Aim of the exercise
As soon as the line containing "LDR1: GL5516 (GND, U1/MCLR)" appears in the material below, start returning lines exactly, and end with the line containing "U1 pin VSS: GND -> U1/GP0".

━━━━━━━━

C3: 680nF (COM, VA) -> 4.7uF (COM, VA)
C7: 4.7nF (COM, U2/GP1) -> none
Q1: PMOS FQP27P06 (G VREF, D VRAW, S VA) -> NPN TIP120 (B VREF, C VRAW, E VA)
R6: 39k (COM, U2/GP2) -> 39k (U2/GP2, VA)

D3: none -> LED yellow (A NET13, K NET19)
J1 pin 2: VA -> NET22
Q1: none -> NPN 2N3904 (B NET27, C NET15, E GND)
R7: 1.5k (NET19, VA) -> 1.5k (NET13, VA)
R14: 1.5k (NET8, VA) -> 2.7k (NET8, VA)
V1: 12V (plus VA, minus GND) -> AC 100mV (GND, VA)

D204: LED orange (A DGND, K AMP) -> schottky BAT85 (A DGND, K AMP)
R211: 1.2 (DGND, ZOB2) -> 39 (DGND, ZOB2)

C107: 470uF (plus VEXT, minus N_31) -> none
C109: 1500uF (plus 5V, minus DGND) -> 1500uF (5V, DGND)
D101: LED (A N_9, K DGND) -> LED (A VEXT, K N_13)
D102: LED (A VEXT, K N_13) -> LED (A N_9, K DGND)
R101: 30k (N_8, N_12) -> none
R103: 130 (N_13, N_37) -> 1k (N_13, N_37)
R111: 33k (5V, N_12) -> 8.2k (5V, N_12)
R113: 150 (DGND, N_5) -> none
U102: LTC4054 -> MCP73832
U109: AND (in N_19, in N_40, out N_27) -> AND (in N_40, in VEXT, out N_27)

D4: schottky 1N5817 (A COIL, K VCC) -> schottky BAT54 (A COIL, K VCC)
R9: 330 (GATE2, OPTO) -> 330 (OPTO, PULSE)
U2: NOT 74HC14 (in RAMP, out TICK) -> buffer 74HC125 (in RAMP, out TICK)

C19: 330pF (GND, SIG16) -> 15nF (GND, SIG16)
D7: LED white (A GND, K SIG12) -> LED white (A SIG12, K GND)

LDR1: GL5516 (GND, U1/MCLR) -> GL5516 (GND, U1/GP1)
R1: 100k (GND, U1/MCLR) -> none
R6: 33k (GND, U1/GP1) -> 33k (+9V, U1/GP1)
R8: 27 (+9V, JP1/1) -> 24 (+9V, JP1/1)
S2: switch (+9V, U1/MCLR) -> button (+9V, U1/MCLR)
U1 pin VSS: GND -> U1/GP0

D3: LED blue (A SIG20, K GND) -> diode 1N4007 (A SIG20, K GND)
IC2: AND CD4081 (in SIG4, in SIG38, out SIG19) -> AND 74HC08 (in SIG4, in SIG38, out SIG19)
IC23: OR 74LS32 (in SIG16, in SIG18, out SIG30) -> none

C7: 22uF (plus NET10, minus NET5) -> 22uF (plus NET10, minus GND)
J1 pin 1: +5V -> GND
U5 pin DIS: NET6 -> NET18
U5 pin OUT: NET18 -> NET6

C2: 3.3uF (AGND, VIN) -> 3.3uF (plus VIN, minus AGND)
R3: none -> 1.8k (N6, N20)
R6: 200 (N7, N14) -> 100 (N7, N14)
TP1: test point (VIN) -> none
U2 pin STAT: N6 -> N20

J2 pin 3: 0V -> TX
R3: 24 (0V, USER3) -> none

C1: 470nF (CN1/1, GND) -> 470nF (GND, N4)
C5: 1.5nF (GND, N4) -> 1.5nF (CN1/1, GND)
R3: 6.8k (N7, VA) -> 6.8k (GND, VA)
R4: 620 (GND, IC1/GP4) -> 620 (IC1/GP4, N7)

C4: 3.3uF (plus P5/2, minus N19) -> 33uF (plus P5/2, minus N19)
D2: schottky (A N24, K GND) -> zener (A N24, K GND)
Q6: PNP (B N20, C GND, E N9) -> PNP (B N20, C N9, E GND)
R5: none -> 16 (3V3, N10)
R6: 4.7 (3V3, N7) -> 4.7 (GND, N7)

━━━━━━━━

Answer to this task
LDR1: GL5516 (GND, U1/MCLR) -> GL5516 (GND, U1/GP1)
R1: 100k (GND, U1/MCLR) -> none
R6: 33k (GND, U1/GP1) -> 33k (+9V, U1/GP1)
R8: 27 (+9V, JP1/1) -> 24 (+9V, JP1/1)
S2: switch (+9V, U1/MCLR) -> button (+9V, U1/MCLR)
U1 pin VSS: GND -> U1/GP0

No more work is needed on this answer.